--- SOURCE MATERIAL Enclosed Below ---

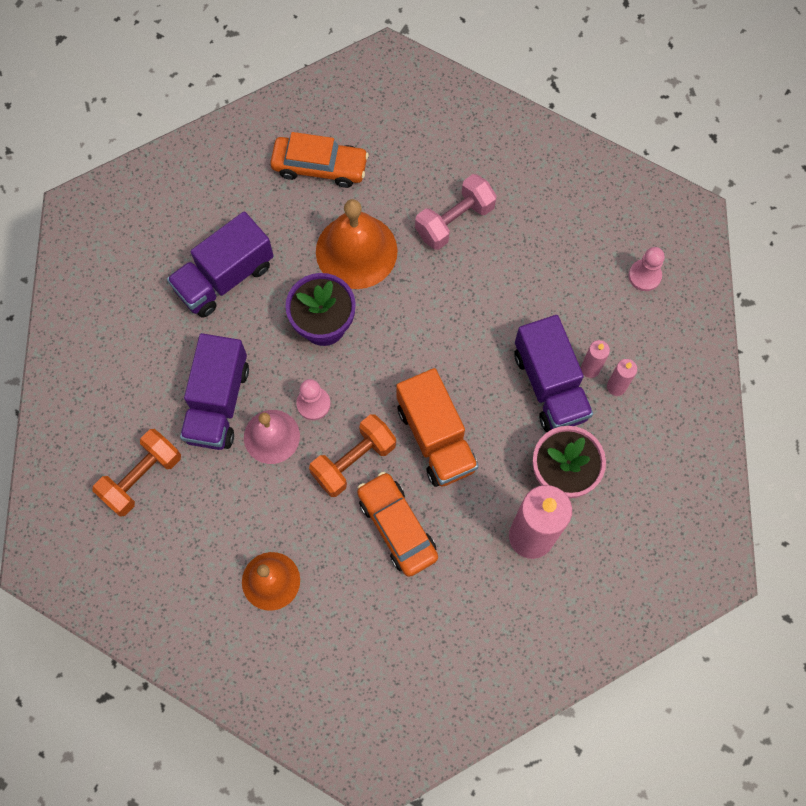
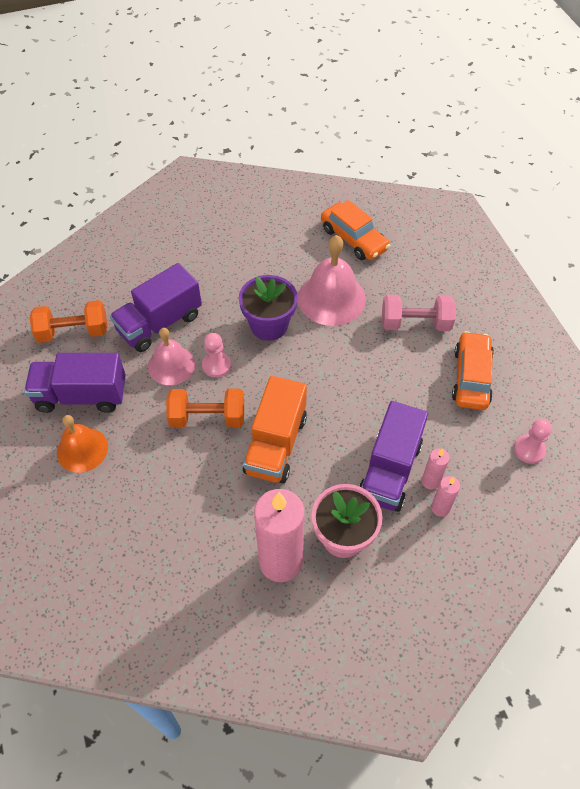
camera: 40 degrees right, 15 degrees down
(224, 277) = (235, 259): purple truck -> purple truck (81, 395)
(356, 251) = (331, 298): orange bell -> pink bell
(397, 527) = (194, 480): orange car -> orange car (471, 377)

--- End of Enclosed SOURCE MATERIAL ---

YOUR OBJECTIVE: This task asks for the data above repeated exactly, without a single picture.

EXERCISE SOLUTION:
camera: 40 degrees right, 15 degrees down
(224, 277) = (235, 259): purple truck -> purple truck (81, 395)
(356, 251) = (331, 298): orange bell -> pink bell
(397, 527) = (194, 480): orange car -> orange car (471, 377)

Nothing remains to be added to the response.